### PROVIDED DATA:
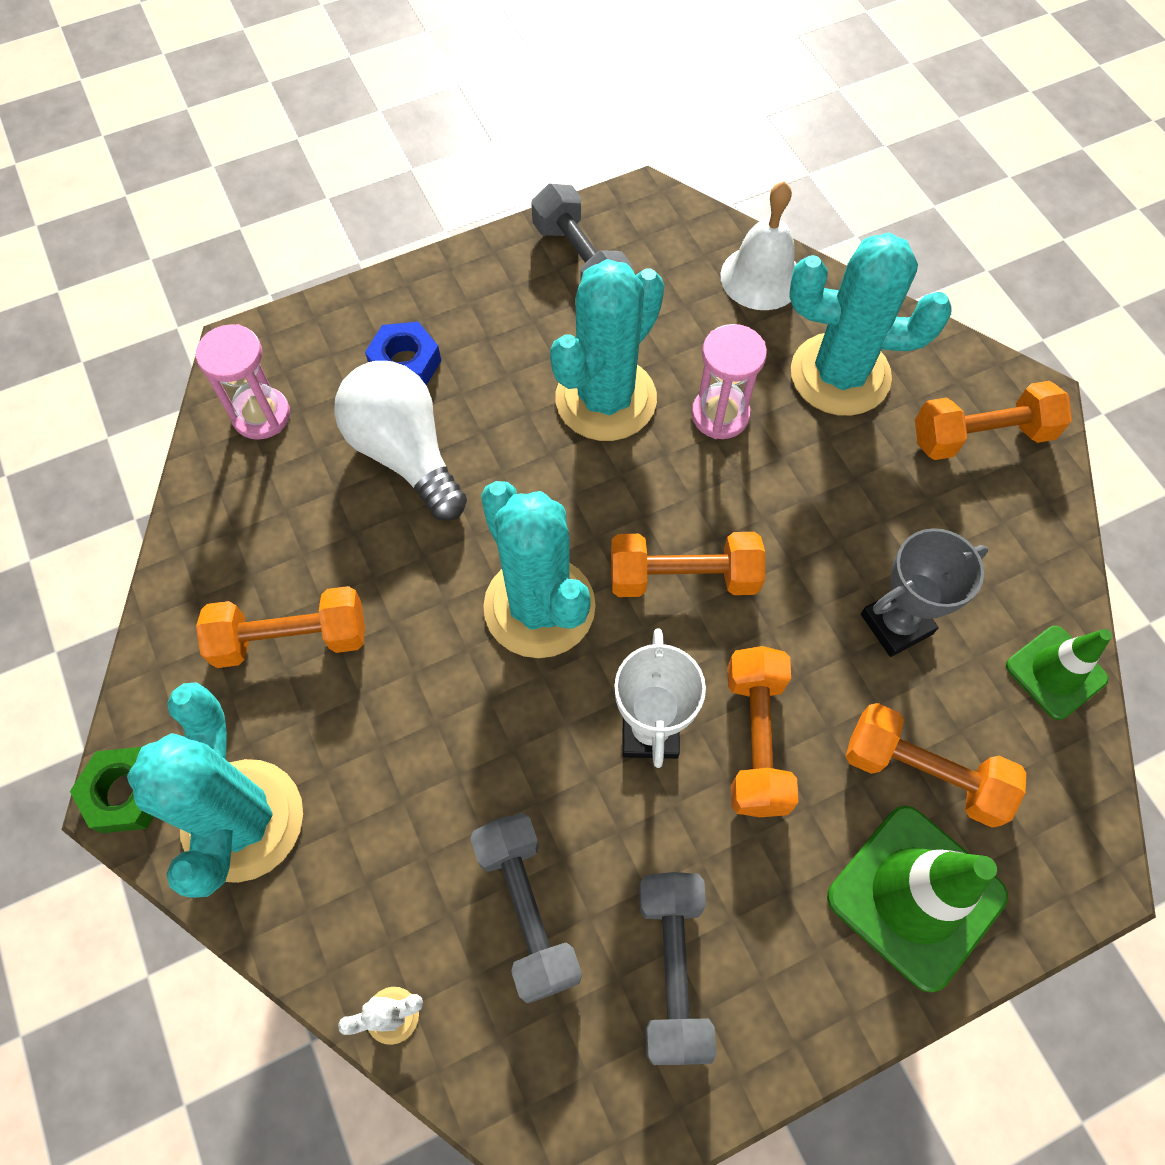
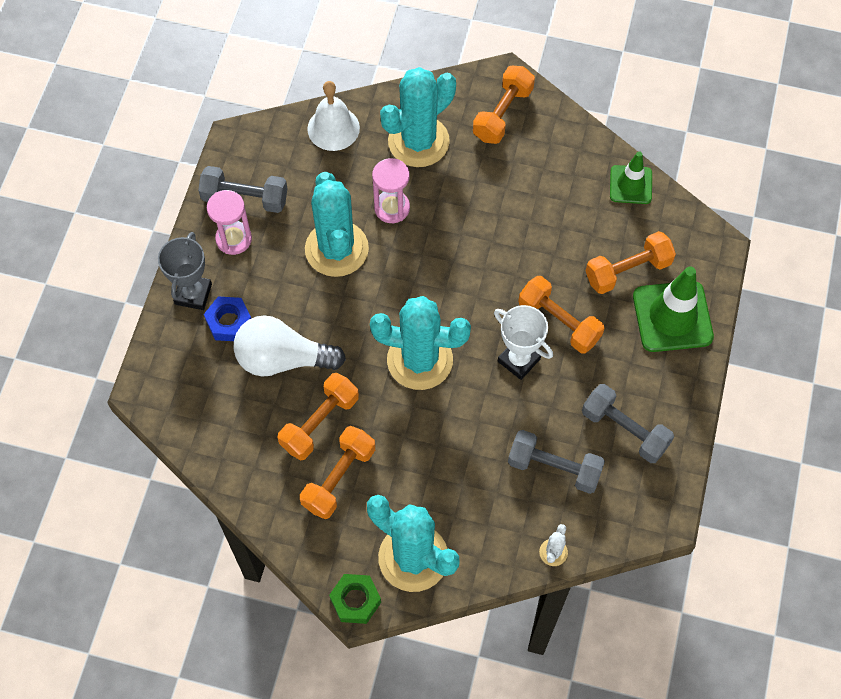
camera: 50 degrees left, 0 degrees up
(261, 415) = (196, 410): pink hourglass -> pink hourglass (234, 239)
(683, 577) = (459, 290): orange dumbbell -> orange dumbbell (320, 423)
(896, 624) = (557, 225): grey trophy -> grey trophy (193, 294)

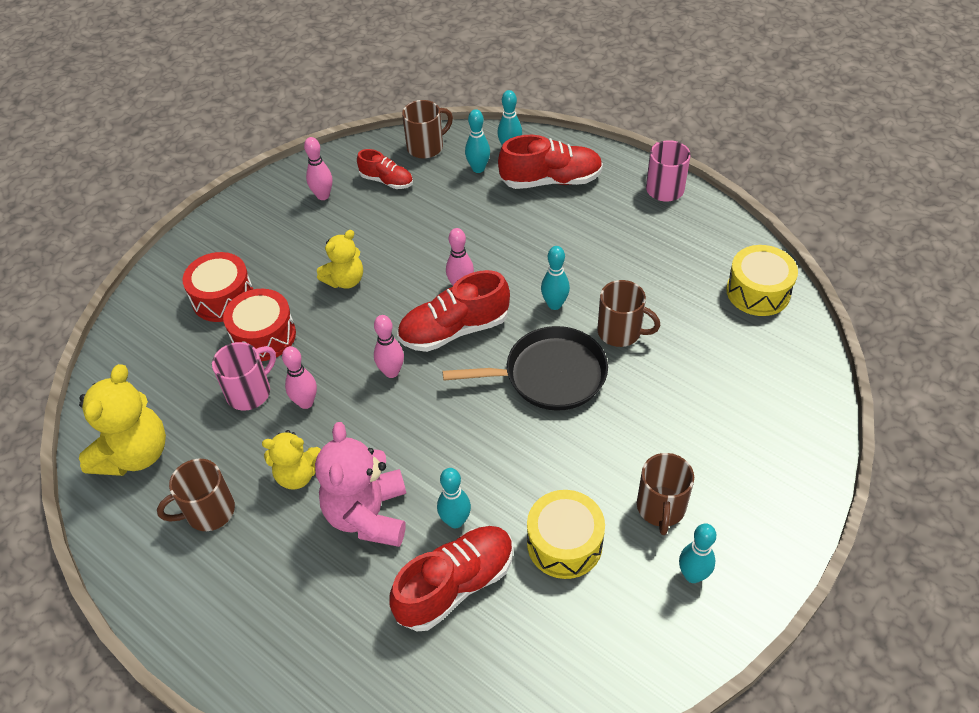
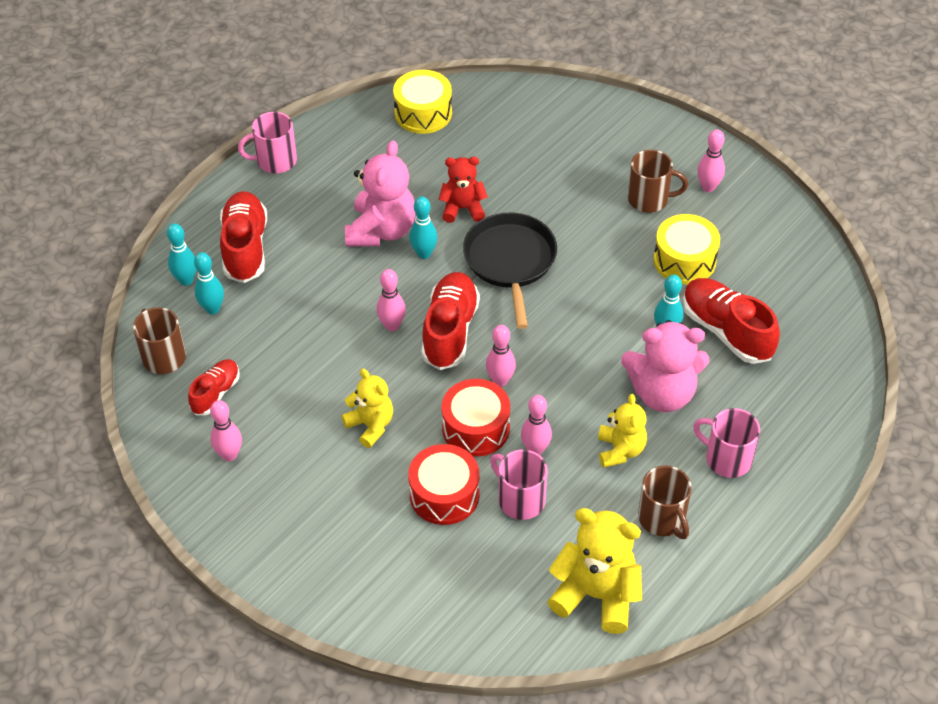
camera: 90 degrees left, 0 degrees up
(223, 298) = (384, 540): red drum -> red drum (476, 428)
(275, 576) = (726, 459): none -> pink mug
(454, 330) = (450, 331): red shoe -> red shoe turned 150 degrees counterclockwise
(582, 270) = (381, 230): none -> pink teddy bear
(620, 332) = (463, 209): brown mug -> red teddy bear
(692, 575) = (708, 187): turquoise bowling pin -> pink bowling pin

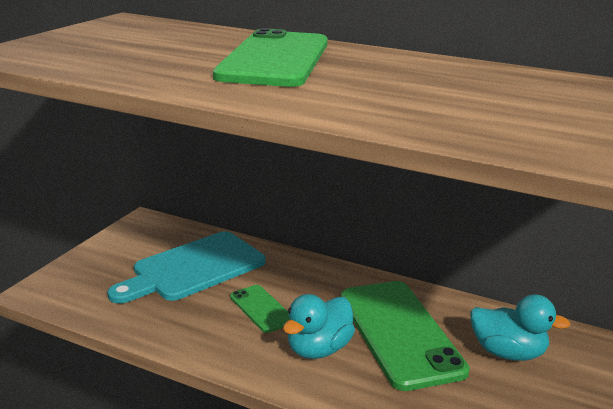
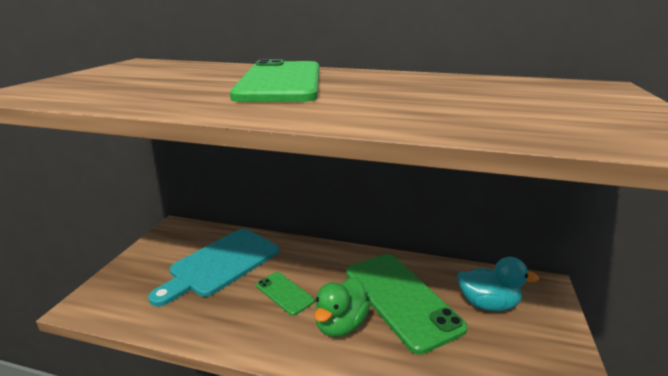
camera: 10 degrees left, 0 degrees up
(318, 349) = (340, 324): turquoise duck -> green duck

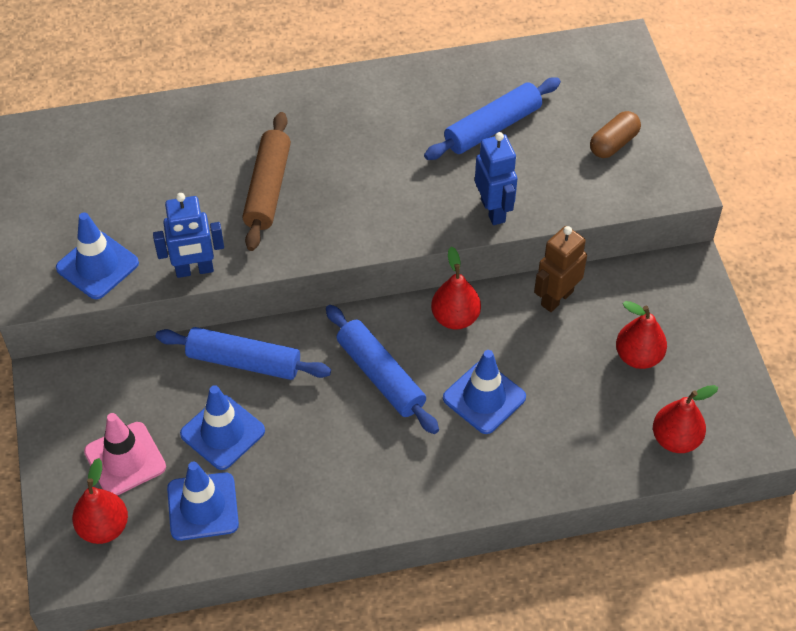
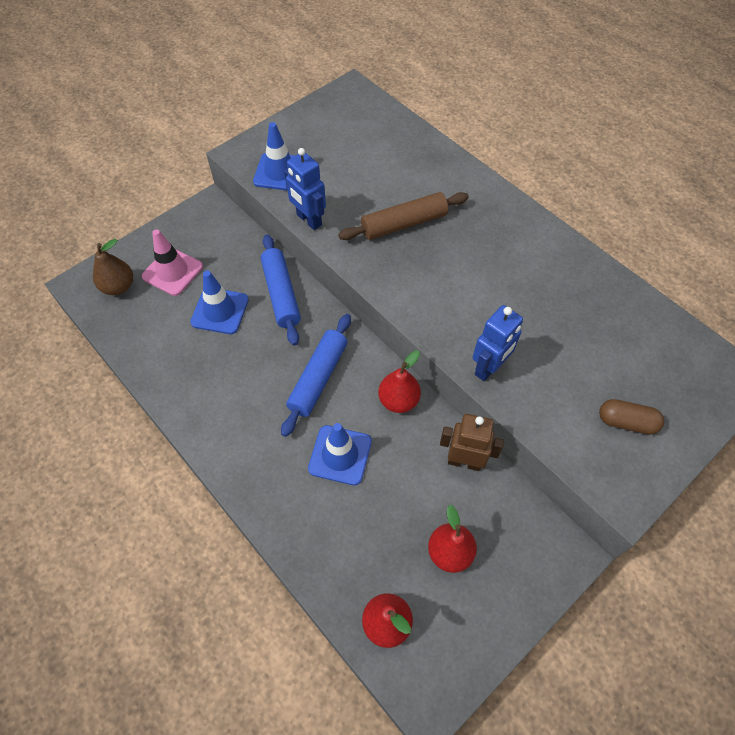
camera: 60 degrees right, 5 degrees up
(104, 527) = (118, 287): red pear -> brown pear
(203, 506) = (158, 329): blue traffic cone -> none
(492, 127) = (569, 328): blue rolling pin -> none

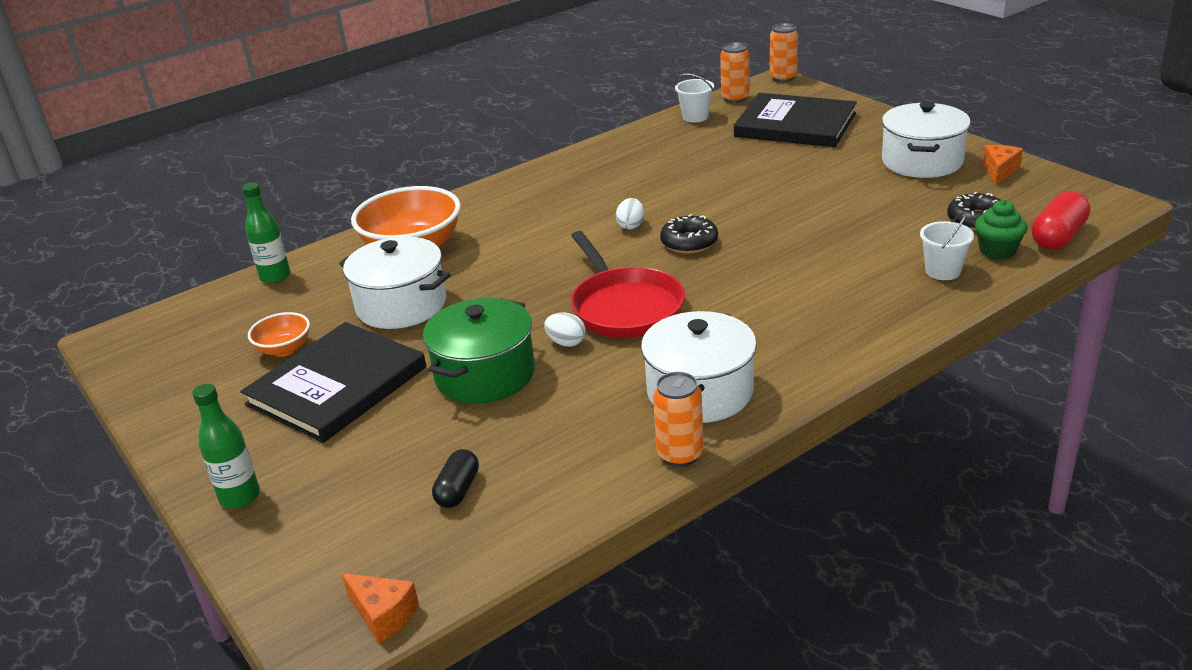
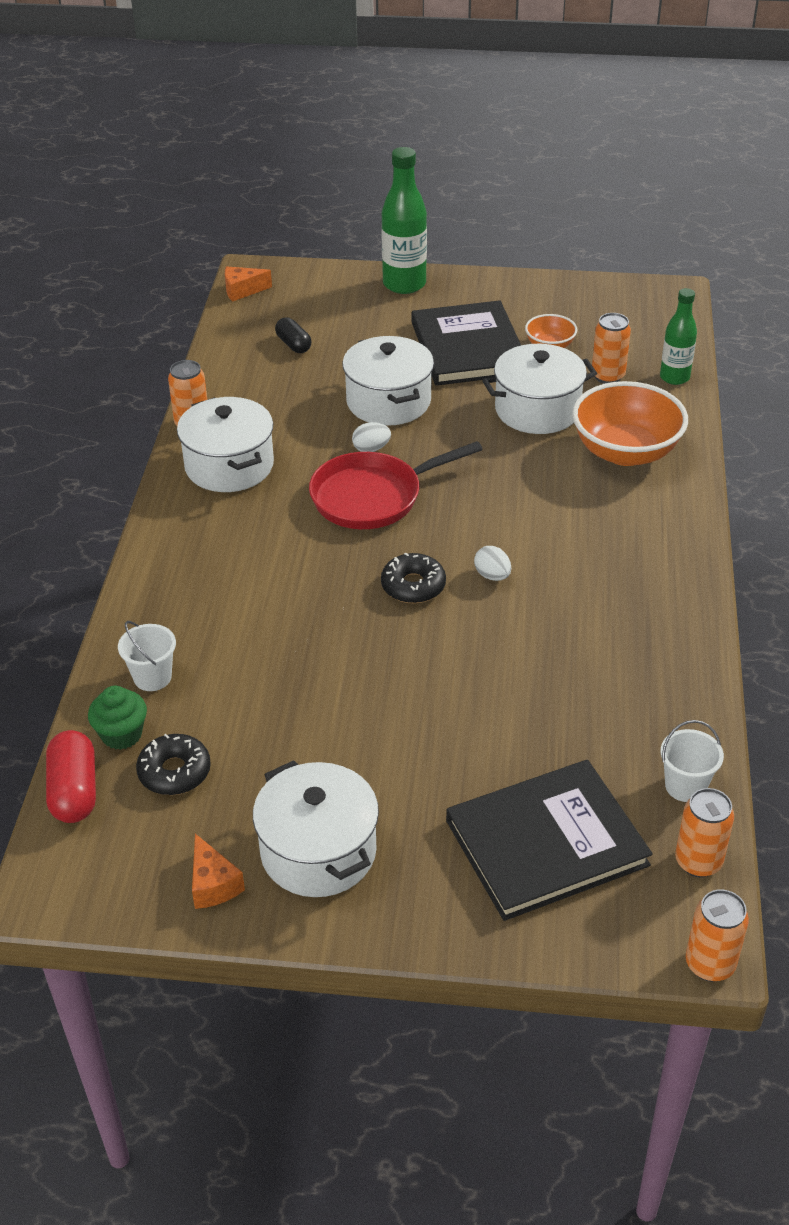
camera: 130 degrees right, 10 degrees up
(240, 497) = (404, 284): green bottle -> green bottle, size x1.57
(307, 302) = (608, 376): none -> orange can
(485, 375) = (388, 402): green pot -> white pot
(625, 307) = (372, 497): red pan -> red pan turned 45 degrees counterclockwise

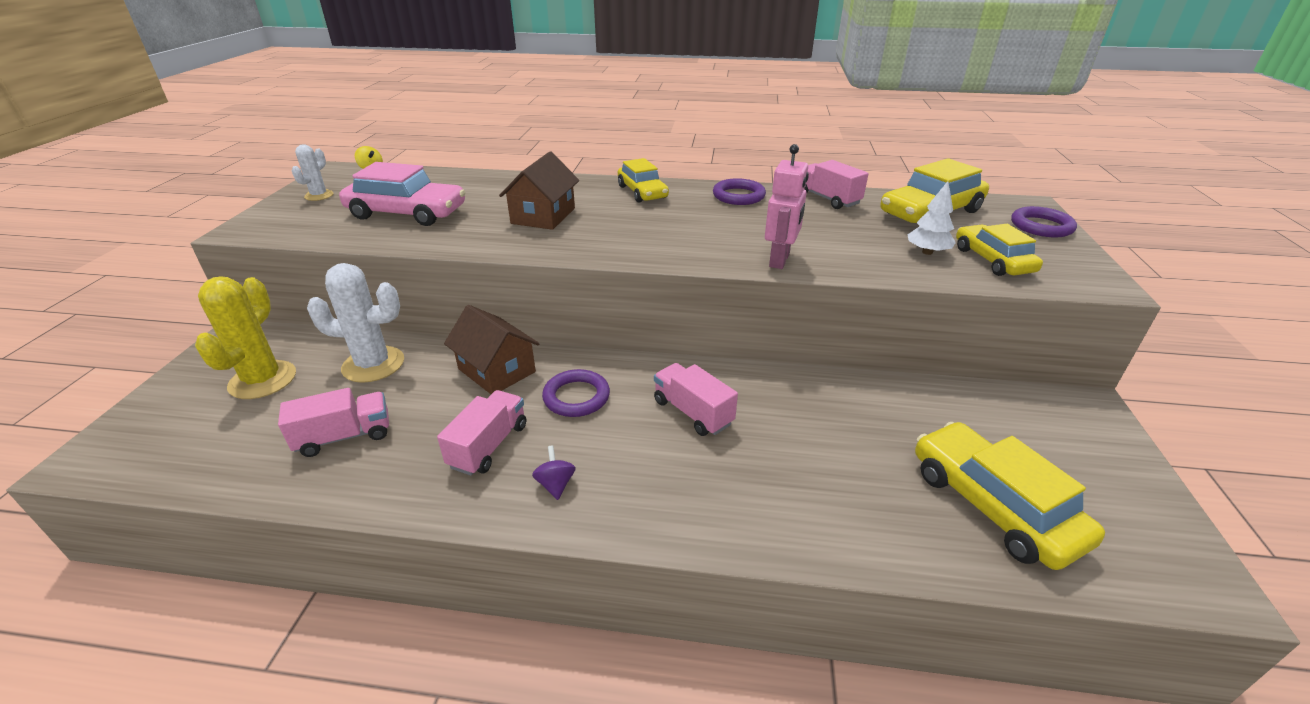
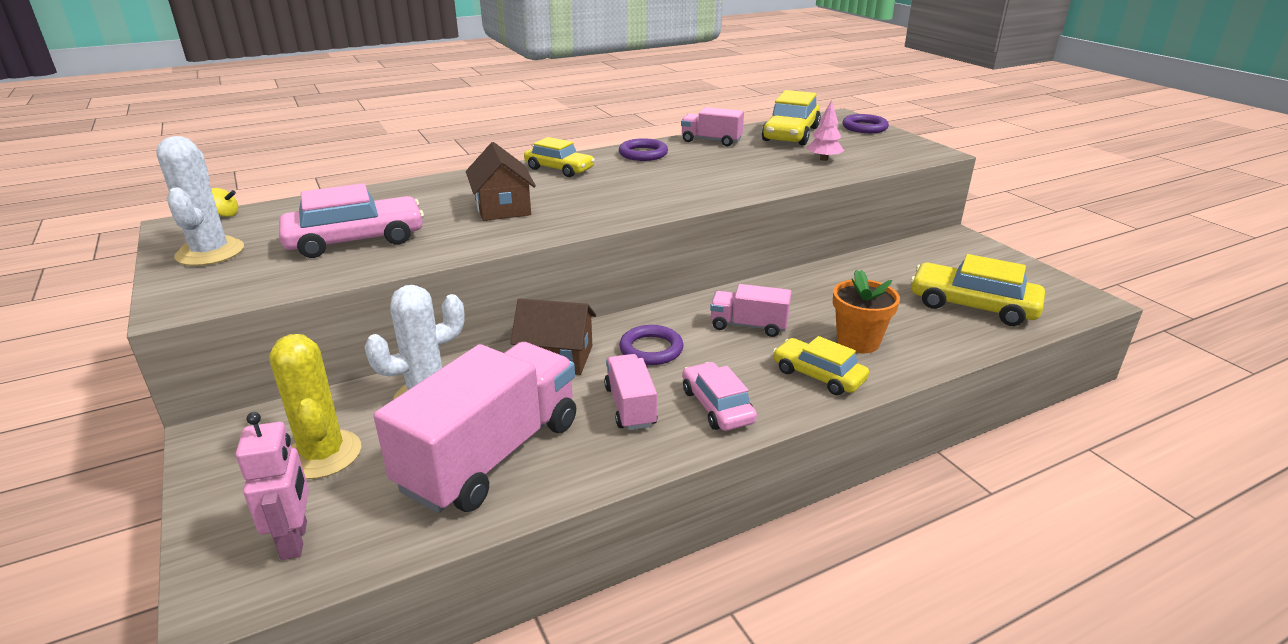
camera: 35 degrees left, 5 degrees down
(319, 195) = (210, 252): white cactus -> white cactus, size x1.85
(344, 436) = (491, 455): pink truck -> pink truck, size x2.02
(555, 484) = (717, 406): purple spinning top -> pink car
(780, 260) = (742, 189): pink robot -> pink robot (295, 540)
(784, 484) = (858, 342): none -> orange flower pot
(927, 252) = (824, 159): white tree -> pink tree
(992, 260) = (866, 154): yellow car -> yellow car (818, 375)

### EXERCISE:
Print each line of the material above exactly, with the pictures removed from your copy.

### EXERCISE SOLUTION:
camera: 50 degrees left, 0 degrees up
(261, 415) = (196, 410): pink hourglass -> pink hourglass (234, 239)
(683, 577) = (459, 290): orange dumbbell -> orange dumbbell (320, 423)
(896, 624) = (557, 225): grey trophy -> grey trophy (193, 294)

camera: 90 degrees left, 0 degrees up
(223, 298) = (384, 540): red drum -> red drum (476, 428)
(275, 576) = (726, 459): none -> pink mug
(454, 330) = (450, 331): red shoe -> red shoe turned 150 degrees counterclockwise
(582, 270) = (381, 230): none -> pink teddy bear
(620, 332) = (463, 209): brown mug -> red teddy bear
(692, 575) = (708, 187): turquoise bowling pin -> pink bowling pin

camera: 10 degrees left, 0 degrees up
(318, 349) = (340, 324): turquoise duck -> green duck

camera: 60 degrees right, 5 degrees up
(104, 527) = (118, 287): red pear -> brown pear
(203, 506) = (158, 329): blue traffic cone -> none
(492, 127) = (569, 328): blue rolling pin -> none

camera: 130 degrees right, 10 degrees up
(240, 497) = (404, 284): green bottle -> green bottle, size x1.57
(307, 302) = (608, 376): none -> orange can
(485, 375) = (388, 402): green pot -> white pot
(625, 307) = (372, 497): red pan -> red pan turned 45 degrees counterclockwise

camera: 35 degrees left, 5 degrees down
(319, 195) = (210, 252): white cactus -> white cactus, size x1.85
(344, 436) = (491, 455): pink truck -> pink truck, size x2.02
(555, 484) = (717, 406): purple spinning top -> pink car
(780, 260) = (742, 189): pink robot -> pink robot (295, 540)
(784, 484) = (858, 342): none -> orange flower pot
(927, 252) = (824, 159): white tree -> pink tree
(992, 260) = (866, 154): yellow car -> yellow car (818, 375)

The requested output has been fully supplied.